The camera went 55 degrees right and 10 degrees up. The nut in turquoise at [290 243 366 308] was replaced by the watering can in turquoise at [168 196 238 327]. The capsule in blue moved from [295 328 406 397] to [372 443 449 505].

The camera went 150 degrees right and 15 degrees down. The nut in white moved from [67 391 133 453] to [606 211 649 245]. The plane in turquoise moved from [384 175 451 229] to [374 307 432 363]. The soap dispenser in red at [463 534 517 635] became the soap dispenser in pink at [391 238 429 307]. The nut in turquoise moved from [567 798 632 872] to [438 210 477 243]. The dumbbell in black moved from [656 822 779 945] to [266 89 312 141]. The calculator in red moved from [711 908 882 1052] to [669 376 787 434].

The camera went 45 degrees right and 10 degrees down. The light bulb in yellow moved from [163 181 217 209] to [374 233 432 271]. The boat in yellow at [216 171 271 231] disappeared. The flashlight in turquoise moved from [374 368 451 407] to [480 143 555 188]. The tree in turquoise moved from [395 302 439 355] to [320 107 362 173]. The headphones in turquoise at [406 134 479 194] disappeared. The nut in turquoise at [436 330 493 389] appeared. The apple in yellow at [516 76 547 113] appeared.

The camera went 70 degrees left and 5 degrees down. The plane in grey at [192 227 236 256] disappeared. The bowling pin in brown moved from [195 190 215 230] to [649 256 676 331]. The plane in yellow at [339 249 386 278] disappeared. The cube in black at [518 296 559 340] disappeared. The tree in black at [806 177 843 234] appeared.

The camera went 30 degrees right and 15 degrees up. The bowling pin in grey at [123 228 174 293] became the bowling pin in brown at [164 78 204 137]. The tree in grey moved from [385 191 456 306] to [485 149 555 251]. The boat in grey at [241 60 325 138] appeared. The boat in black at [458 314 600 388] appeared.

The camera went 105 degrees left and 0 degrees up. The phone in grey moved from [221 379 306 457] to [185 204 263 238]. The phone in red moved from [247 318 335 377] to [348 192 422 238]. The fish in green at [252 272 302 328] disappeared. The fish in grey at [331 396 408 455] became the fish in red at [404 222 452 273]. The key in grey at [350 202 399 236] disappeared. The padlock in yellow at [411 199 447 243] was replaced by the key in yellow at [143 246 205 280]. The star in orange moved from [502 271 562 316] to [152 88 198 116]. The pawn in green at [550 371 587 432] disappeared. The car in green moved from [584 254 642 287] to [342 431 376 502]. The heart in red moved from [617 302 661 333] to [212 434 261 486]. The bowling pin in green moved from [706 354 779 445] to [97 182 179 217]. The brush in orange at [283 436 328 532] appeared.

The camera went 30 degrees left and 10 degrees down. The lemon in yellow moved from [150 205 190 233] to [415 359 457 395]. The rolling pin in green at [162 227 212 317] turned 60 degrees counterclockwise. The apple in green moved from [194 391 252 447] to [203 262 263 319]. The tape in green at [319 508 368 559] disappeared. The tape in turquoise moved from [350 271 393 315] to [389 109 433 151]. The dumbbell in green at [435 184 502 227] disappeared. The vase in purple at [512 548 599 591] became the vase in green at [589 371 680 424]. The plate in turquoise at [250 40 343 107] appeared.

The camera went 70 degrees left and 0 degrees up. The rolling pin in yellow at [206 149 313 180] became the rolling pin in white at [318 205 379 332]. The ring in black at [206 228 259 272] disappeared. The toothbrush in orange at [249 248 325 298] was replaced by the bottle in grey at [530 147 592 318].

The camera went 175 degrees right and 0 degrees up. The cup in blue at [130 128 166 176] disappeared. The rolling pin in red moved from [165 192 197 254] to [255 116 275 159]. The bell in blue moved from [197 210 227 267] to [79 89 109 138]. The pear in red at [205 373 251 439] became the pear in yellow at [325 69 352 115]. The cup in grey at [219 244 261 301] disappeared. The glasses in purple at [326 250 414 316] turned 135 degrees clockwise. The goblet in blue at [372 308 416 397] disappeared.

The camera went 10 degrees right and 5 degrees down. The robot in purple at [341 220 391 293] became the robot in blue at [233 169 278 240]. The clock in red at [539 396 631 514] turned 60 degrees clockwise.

○ ○ ○ ○

### EXERCISE OBJECTIVE
Send back all of the entries exactly, with nothing missing.

### EXERCISE RESPONSE
The camera went 55 degrees right and 10 degrees up. The nut in turquoise at [290 243 366 308] was replaced by the watering can in turquoise at [168 196 238 327]. The capsule in blue moved from [295 328 406 397] to [372 443 449 505].

The camera went 150 degrees right and 15 degrees down. The nut in white moved from [67 391 133 453] to [606 211 649 245]. The plane in turquoise moved from [384 175 451 229] to [374 307 432 363]. The soap dispenser in red at [463 534 517 635] became the soap dispenser in pink at [391 238 429 307]. The nut in turquoise moved from [567 798 632 872] to [438 210 477 243]. The dumbbell in black moved from [656 822 779 945] to [266 89 312 141]. The calculator in red moved from [711 908 882 1052] to [669 376 787 434].

The camera went 45 degrees right and 10 degrees down. The light bulb in yellow moved from [163 181 217 209] to [374 233 432 271]. The boat in yellow at [216 171 271 231] disappeared. The flashlight in turquoise moved from [374 368 451 407] to [480 143 555 188]. The tree in turquoise moved from [395 302 439 355] to [320 107 362 173]. The headphones in turquoise at [406 134 479 194] disappeared. The nut in turquoise at [436 330 493 389] appeared. The apple in yellow at [516 76 547 113] appeared.

The camera went 70 degrees left and 5 degrees down. The plane in grey at [192 227 236 256] disappeared. The bowling pin in brown moved from [195 190 215 230] to [649 256 676 331]. The plane in yellow at [339 249 386 278] disappeared. The cube in black at [518 296 559 340] disappeared. The tree in black at [806 177 843 234] appeared.

The camera went 30 degrees right and 15 degrees up. The bowling pin in grey at [123 228 174 293] became the bowling pin in brown at [164 78 204 137]. The tree in grey moved from [385 191 456 306] to [485 149 555 251]. The boat in grey at [241 60 325 138] appeared. The boat in black at [458 314 600 388] appeared.

The camera went 105 degrees left and 0 degrees up. The phone in grey moved from [221 379 306 457] to [185 204 263 238]. The phone in red moved from [247 318 335 377] to [348 192 422 238]. The fish in green at [252 272 302 328] disappeared. The fish in grey at [331 396 408 455] became the fish in red at [404 222 452 273]. The key in grey at [350 202 399 236] disappeared. The padlock in yellow at [411 199 447 243] was replaced by the key in yellow at [143 246 205 280]. The star in orange moved from [502 271 562 316] to [152 88 198 116]. The pawn in green at [550 371 587 432] disappeared. The car in green moved from [584 254 642 287] to [342 431 376 502]. The heart in red moved from [617 302 661 333] to [212 434 261 486]. The bowling pin in green moved from [706 354 779 445] to [97 182 179 217]. The brush in orange at [283 436 328 532] appeared.

The camera went 30 degrees left and 10 degrees down. The lemon in yellow moved from [150 205 190 233] to [415 359 457 395]. The rolling pin in green at [162 227 212 317] turned 60 degrees counterclockwise. The apple in green moved from [194 391 252 447] to [203 262 263 319]. The tape in green at [319 508 368 559] disappeared. The tape in turquoise moved from [350 271 393 315] to [389 109 433 151]. The dumbbell in green at [435 184 502 227] disappeared. The vase in purple at [512 548 599 591] became the vase in green at [589 371 680 424]. The plate in turquoise at [250 40 343 107] appeared.

The camera went 70 degrees left and 0 degrees up. The rolling pin in yellow at [206 149 313 180] became the rolling pin in white at [318 205 379 332]. The ring in black at [206 228 259 272] disappeared. The toothbrush in orange at [249 248 325 298] was replaced by the bottle in grey at [530 147 592 318].

The camera went 175 degrees right and 0 degrees up. The cup in blue at [130 128 166 176] disappeared. The rolling pin in red moved from [165 192 197 254] to [255 116 275 159]. The bell in blue moved from [197 210 227 267] to [79 89 109 138]. The pear in red at [205 373 251 439] became the pear in yellow at [325 69 352 115]. The cup in grey at [219 244 261 301] disappeared. The glasses in purple at [326 250 414 316] turned 135 degrees clockwise. The goblet in blue at [372 308 416 397] disappeared.

The camera went 10 degrees right and 5 degrees down. The robot in purple at [341 220 391 293] became the robot in blue at [233 169 278 240]. The clock in red at [539 396 631 514] turned 60 degrees clockwise.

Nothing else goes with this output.